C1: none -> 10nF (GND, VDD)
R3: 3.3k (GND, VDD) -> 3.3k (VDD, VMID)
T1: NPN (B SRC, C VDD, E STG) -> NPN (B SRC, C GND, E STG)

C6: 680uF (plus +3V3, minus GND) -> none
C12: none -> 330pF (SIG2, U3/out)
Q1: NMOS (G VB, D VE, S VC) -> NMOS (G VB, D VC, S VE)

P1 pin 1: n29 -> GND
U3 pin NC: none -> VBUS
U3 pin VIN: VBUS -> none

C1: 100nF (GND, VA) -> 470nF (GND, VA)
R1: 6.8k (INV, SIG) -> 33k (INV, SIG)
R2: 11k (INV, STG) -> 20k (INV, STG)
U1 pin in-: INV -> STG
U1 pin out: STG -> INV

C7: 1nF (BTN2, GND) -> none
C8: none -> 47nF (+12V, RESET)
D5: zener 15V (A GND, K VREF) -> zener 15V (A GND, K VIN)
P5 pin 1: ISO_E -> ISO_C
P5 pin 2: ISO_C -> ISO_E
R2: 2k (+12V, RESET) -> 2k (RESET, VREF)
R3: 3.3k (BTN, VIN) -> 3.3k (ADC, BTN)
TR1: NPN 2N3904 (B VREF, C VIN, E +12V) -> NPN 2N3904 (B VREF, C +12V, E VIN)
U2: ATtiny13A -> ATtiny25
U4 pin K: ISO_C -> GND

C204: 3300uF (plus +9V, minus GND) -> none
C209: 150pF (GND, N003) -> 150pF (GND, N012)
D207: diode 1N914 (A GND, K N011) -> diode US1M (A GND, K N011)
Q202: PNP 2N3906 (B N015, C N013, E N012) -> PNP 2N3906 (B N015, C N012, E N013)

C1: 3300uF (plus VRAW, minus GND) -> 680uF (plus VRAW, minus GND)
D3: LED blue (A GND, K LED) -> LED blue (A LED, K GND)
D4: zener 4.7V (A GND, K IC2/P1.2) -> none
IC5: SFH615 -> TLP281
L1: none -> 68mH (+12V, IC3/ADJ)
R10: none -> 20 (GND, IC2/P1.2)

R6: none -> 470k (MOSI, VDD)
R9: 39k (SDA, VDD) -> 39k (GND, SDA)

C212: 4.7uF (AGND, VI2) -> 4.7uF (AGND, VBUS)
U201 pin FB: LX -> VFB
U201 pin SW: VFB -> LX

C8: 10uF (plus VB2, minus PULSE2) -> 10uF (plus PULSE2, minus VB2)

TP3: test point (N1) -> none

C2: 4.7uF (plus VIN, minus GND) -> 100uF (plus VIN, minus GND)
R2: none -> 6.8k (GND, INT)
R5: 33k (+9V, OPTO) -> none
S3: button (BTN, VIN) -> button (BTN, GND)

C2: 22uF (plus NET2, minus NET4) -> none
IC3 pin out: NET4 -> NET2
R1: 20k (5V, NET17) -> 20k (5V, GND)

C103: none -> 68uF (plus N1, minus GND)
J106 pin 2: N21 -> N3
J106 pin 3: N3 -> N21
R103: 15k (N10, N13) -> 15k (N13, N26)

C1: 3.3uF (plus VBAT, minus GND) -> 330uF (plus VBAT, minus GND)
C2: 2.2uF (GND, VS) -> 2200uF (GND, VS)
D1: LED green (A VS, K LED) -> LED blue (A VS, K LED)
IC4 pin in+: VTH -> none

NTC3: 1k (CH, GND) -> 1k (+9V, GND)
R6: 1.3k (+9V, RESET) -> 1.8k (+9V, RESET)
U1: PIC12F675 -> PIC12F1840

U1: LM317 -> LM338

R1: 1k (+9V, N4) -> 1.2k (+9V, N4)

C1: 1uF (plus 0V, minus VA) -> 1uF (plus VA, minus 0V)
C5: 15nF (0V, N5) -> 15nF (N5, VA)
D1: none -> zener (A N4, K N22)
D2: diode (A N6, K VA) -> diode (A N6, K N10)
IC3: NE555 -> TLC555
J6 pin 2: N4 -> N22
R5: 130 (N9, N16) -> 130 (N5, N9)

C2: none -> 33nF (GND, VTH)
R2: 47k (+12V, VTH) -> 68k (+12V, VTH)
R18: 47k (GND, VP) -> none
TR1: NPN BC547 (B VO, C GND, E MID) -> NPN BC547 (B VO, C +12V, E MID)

◆ WHAT YOU NEED TO DO ◆
Return a word-for-word copy of the lines above from the one holding "D207: diode 1N914" through the one holding "C1: 3.3uF (plus", with both of them included and nothing besides.

◆ RESULT BELOW ◆
D207: diode 1N914 (A GND, K N011) -> diode US1M (A GND, K N011)
Q202: PNP 2N3906 (B N015, C N013, E N012) -> PNP 2N3906 (B N015, C N012, E N013)

C1: 3300uF (plus VRAW, minus GND) -> 680uF (plus VRAW, minus GND)
D3: LED blue (A GND, K LED) -> LED blue (A LED, K GND)
D4: zener 4.7V (A GND, K IC2/P1.2) -> none
IC5: SFH615 -> TLP281
L1: none -> 68mH (+12V, IC3/ADJ)
R10: none -> 20 (GND, IC2/P1.2)

R6: none -> 470k (MOSI, VDD)
R9: 39k (SDA, VDD) -> 39k (GND, SDA)

C212: 4.7uF (AGND, VI2) -> 4.7uF (AGND, VBUS)
U201 pin FB: LX -> VFB
U201 pin SW: VFB -> LX

C8: 10uF (plus VB2, minus PULSE2) -> 10uF (plus PULSE2, minus VB2)

TP3: test point (N1) -> none

C2: 4.7uF (plus VIN, minus GND) -> 100uF (plus VIN, minus GND)
R2: none -> 6.8k (GND, INT)
R5: 33k (+9V, OPTO) -> none
S3: button (BTN, VIN) -> button (BTN, GND)

C2: 22uF (plus NET2, minus NET4) -> none
IC3 pin out: NET4 -> NET2
R1: 20k (5V, NET17) -> 20k (5V, GND)

C103: none -> 68uF (plus N1, minus GND)
J106 pin 2: N21 -> N3
J106 pin 3: N3 -> N21
R103: 15k (N10, N13) -> 15k (N13, N26)

C1: 3.3uF (plus VBAT, minus GND) -> 330uF (plus VBAT, minus GND)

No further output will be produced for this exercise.